[Available data]
-- Opening Marker --

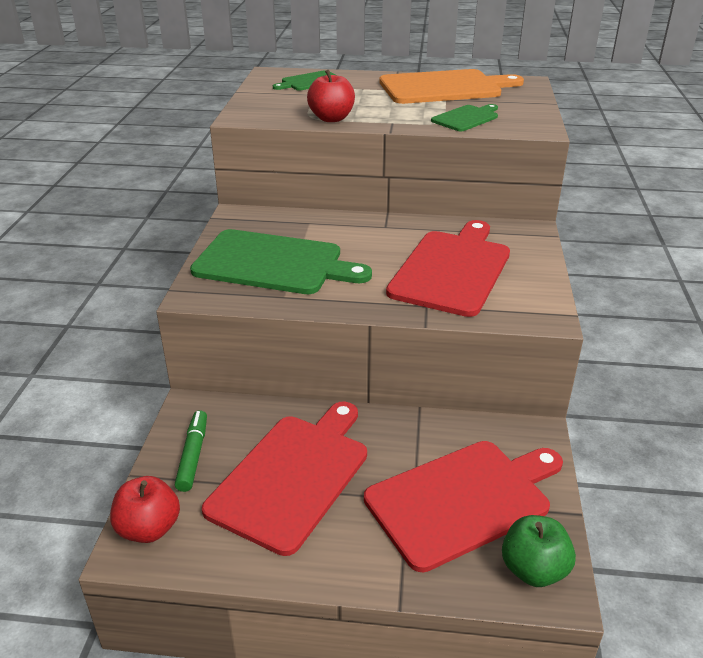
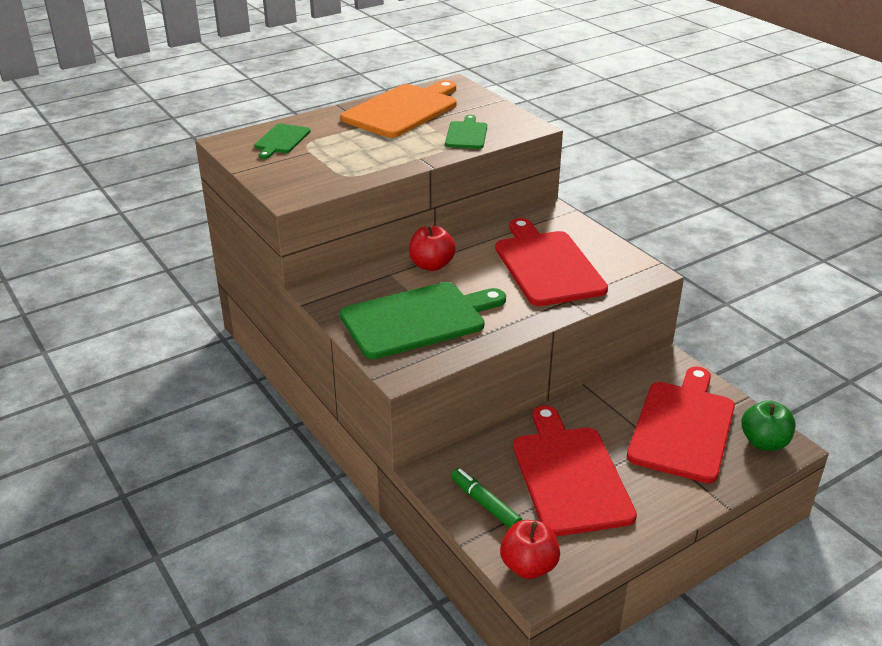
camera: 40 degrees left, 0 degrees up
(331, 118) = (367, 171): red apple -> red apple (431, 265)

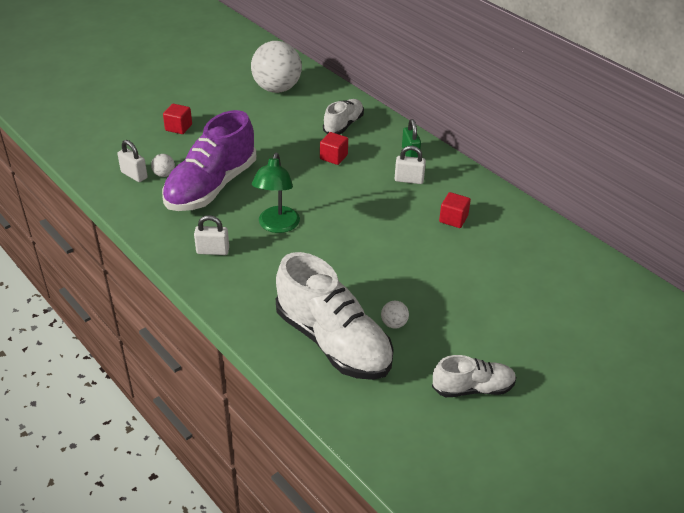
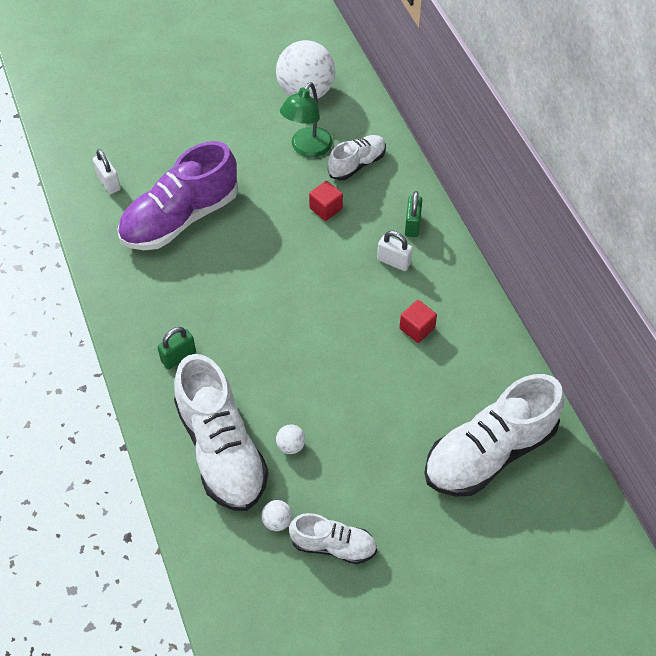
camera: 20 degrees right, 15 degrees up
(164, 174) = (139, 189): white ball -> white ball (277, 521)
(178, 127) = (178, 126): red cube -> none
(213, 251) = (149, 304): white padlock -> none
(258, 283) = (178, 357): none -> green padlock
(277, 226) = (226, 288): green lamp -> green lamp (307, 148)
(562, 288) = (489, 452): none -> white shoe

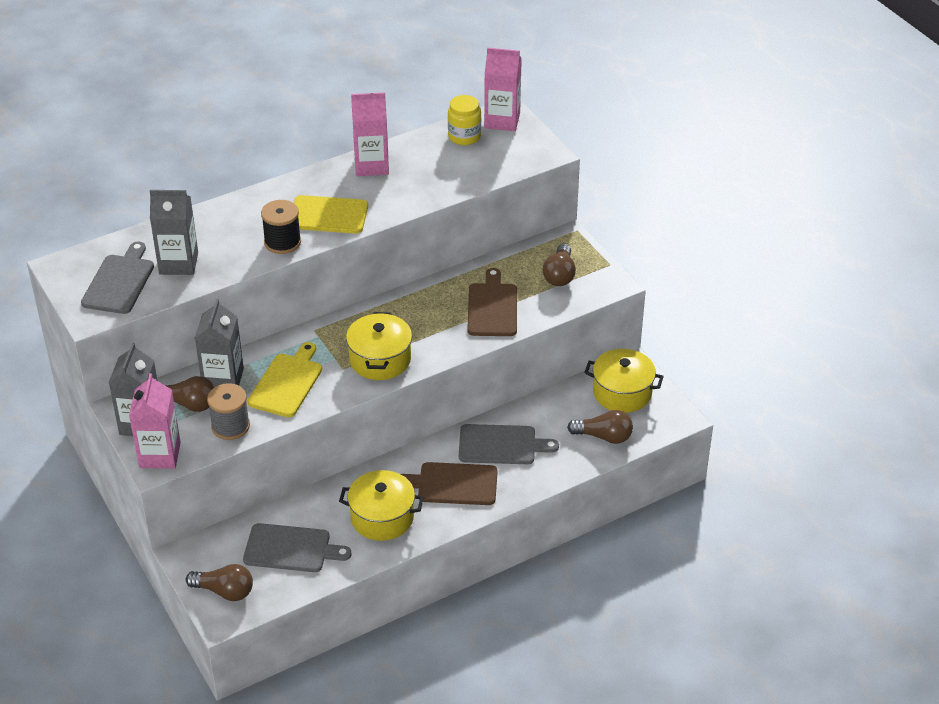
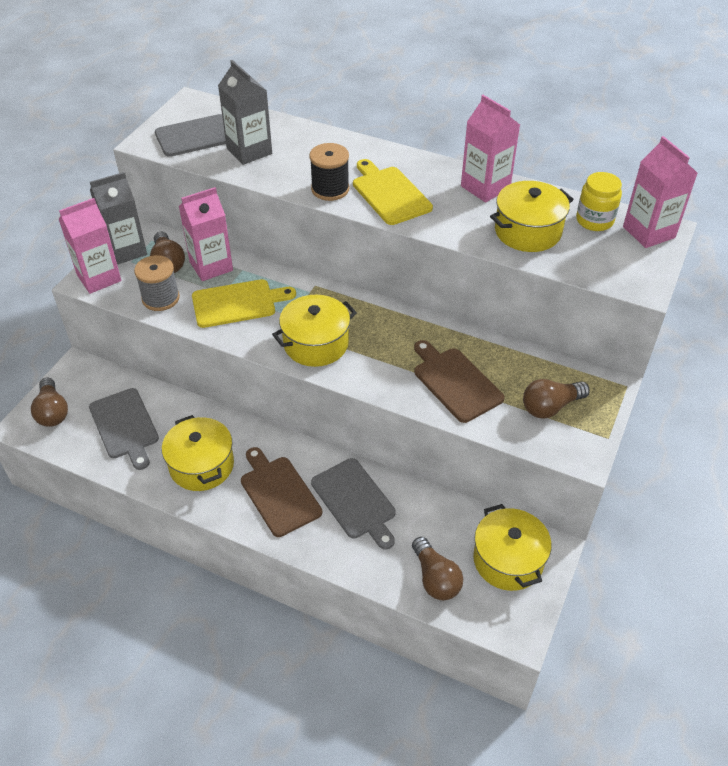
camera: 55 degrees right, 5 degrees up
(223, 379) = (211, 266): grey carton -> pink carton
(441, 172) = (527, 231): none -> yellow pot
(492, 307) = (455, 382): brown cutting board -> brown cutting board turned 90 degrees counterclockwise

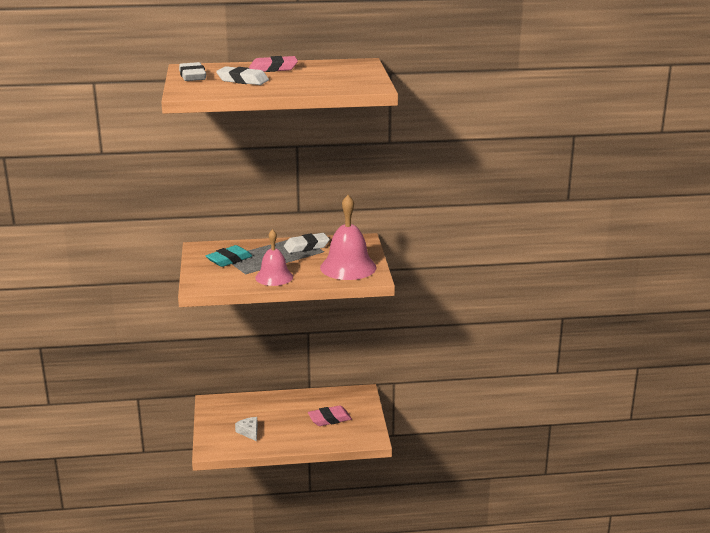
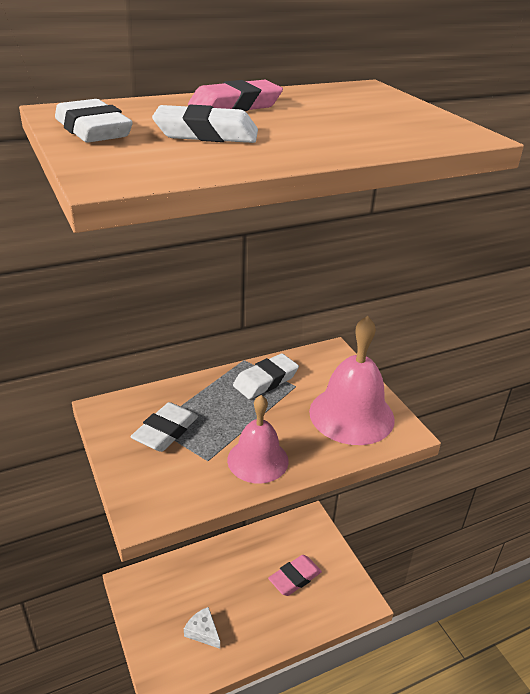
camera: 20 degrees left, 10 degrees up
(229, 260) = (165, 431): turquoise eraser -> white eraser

-- Closing Marker --
-- Opening Marker --

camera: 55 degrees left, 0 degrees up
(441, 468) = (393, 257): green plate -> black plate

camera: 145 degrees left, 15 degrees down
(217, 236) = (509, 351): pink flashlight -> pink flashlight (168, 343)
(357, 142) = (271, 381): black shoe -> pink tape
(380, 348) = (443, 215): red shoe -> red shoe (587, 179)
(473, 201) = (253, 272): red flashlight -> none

-- Closing Marker --

[Work instruction] Give again exactly, and only, the lines above starting at the one with "camera: 145 degrees left, 15 degrees down" and ending at the one with "(473, 201) = (253, 272): red".

[Reply to the exercise]
camera: 145 degrees left, 15 degrees down
(217, 236) = (509, 351): pink flashlight -> pink flashlight (168, 343)
(357, 142) = (271, 381): black shoe -> pink tape
(380, 348) = (443, 215): red shoe -> red shoe (587, 179)
(473, 201) = (253, 272): red flashlight -> none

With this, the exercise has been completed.